Before-and-after change data
------------------------------------------------------------
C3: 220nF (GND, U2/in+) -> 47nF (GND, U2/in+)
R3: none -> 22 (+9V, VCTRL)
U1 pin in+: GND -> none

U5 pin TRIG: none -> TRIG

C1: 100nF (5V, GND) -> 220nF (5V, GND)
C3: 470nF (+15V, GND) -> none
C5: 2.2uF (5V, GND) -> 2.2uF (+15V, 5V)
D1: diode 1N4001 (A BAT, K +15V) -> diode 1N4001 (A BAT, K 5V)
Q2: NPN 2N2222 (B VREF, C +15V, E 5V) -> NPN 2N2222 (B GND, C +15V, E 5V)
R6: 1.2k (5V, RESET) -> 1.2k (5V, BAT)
------------------------------------------------------------
* **WHAT TO PRODUCE**
Every record must be repeated precisely and in full.

* **EXERCISE RESPONSE**
C3: 220nF (GND, U2/in+) -> 47nF (GND, U2/in+)
R3: none -> 22 (+9V, VCTRL)
U1 pin in+: GND -> none

U5 pin TRIG: none -> TRIG

C1: 100nF (5V, GND) -> 220nF (5V, GND)
C3: 470nF (+15V, GND) -> none
C5: 2.2uF (5V, GND) -> 2.2uF (+15V, 5V)
D1: diode 1N4001 (A BAT, K +15V) -> diode 1N4001 (A BAT, K 5V)
Q2: NPN 2N2222 (B VREF, C +15V, E 5V) -> NPN 2N2222 (B GND, C +15V, E 5V)
R6: 1.2k (5V, RESET) -> 1.2k (5V, BAT)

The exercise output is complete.